Action item: Below are some records. Count the lines with "degrees" in them and give nothing but the total.

Provided data:
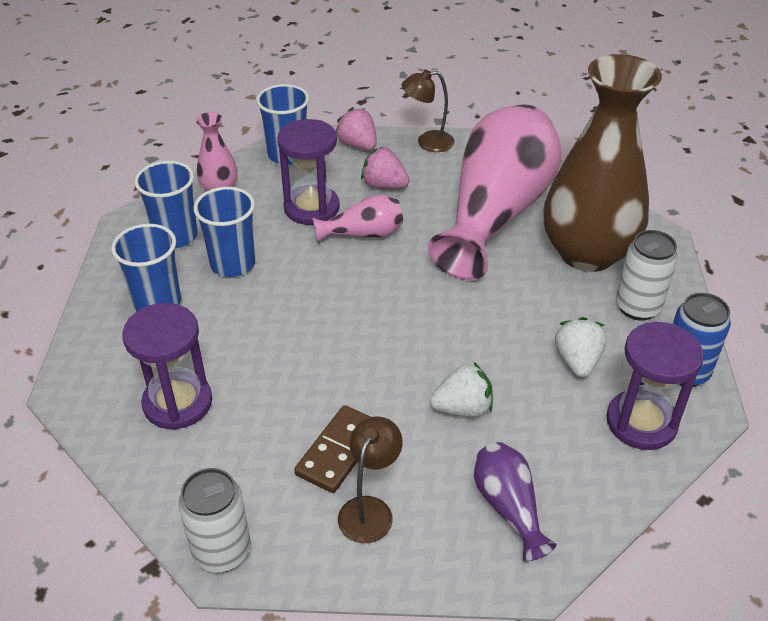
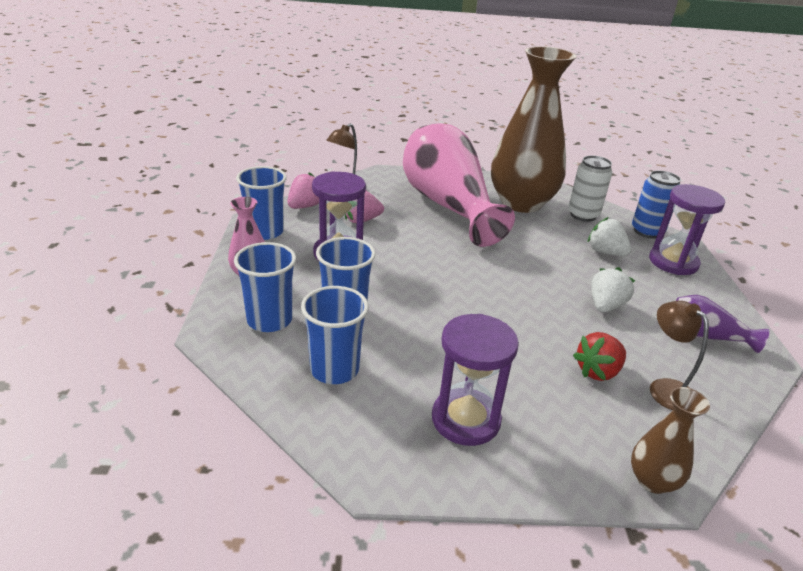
camera: 50 degrees left, 10 degrees down
(222, 551) = (652, 480): white can -> brown vase
(339, 451) = (598, 371): brown domino -> red strawberry
(358, 145) = (305, 206): pink strawberry -> pink strawberry turned 120 degrees clockwise
(363, 234) = (397, 251): pink vase -> none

Exercise result: 2